Give the data again exactly, stopping after the "brown pentagon: (103, 33) -> (189, 61), moved" line.

(Extracted records)
▽
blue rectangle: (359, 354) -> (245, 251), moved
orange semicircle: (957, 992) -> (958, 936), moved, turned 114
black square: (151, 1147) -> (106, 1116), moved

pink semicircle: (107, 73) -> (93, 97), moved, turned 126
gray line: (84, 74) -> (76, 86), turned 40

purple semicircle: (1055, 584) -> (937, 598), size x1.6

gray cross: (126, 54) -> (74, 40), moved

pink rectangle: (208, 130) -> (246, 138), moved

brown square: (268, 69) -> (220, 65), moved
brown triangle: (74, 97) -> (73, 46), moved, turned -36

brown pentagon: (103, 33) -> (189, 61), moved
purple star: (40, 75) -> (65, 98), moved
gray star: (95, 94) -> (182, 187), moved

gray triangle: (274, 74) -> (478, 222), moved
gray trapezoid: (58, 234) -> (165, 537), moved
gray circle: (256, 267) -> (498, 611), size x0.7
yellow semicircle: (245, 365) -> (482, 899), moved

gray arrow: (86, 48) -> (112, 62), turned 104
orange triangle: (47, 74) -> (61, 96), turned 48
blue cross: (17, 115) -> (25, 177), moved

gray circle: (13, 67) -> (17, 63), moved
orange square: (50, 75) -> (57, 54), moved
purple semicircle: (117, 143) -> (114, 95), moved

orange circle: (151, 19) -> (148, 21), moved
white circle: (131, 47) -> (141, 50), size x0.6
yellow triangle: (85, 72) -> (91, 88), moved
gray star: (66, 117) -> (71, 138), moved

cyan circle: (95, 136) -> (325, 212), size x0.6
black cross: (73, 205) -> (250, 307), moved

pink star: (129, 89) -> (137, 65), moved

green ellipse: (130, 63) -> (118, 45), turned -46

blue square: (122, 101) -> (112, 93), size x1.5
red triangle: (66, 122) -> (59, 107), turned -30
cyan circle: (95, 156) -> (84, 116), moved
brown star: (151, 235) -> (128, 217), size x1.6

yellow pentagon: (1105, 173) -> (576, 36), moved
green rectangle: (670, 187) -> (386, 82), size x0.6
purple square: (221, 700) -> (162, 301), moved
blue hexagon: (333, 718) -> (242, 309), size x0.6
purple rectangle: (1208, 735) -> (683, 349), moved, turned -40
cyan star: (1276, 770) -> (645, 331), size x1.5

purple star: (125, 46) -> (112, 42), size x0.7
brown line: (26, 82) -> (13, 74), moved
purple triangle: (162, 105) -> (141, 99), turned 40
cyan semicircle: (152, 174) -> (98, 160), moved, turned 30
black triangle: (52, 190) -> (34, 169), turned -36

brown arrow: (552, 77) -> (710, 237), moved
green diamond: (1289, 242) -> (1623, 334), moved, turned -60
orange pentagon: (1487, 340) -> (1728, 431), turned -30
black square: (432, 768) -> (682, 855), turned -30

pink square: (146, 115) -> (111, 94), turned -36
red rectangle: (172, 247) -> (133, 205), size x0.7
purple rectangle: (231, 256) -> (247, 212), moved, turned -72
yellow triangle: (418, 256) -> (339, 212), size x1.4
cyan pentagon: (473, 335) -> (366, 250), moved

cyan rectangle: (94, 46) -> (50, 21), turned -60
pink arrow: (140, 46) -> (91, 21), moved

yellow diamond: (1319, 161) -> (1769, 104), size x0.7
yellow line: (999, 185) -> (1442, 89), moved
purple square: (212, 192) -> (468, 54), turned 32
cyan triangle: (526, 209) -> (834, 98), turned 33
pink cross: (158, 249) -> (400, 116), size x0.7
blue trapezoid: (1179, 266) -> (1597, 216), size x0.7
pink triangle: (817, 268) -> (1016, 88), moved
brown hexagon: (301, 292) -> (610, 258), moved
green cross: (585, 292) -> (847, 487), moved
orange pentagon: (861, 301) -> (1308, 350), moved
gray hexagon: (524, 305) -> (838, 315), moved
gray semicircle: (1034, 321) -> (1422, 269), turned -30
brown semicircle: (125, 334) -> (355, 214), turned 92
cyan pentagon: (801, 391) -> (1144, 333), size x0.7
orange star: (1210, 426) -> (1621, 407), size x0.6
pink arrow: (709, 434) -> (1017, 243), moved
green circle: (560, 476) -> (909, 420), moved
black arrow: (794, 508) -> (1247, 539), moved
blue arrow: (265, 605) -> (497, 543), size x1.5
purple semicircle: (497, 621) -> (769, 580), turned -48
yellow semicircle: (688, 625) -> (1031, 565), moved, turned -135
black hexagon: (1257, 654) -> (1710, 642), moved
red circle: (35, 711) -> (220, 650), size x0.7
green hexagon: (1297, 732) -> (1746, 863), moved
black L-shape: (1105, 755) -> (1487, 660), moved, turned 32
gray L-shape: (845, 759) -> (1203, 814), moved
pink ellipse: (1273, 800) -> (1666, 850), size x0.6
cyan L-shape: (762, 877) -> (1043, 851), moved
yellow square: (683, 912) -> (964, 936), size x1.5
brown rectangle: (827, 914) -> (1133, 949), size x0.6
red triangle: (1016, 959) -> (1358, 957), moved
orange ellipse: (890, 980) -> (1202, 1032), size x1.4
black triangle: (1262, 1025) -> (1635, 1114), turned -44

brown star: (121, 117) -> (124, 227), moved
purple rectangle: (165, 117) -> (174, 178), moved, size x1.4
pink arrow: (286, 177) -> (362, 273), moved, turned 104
△
Your solution =
blue rectangle: (359, 354) -> (245, 251), moved
orange semicircle: (957, 992) -> (958, 936), moved, turned 114
black square: (151, 1147) -> (106, 1116), moved

pink semicircle: (107, 73) -> (93, 97), moved, turned 126
gray line: (84, 74) -> (76, 86), turned 40

purple semicircle: (1055, 584) -> (937, 598), size x1.6

gray cross: (126, 54) -> (74, 40), moved

pink rectangle: (208, 130) -> (246, 138), moved

brown square: (268, 69) -> (220, 65), moved
brown triangle: (74, 97) -> (73, 46), moved, turned -36

brown pentagon: (103, 33) -> (189, 61), moved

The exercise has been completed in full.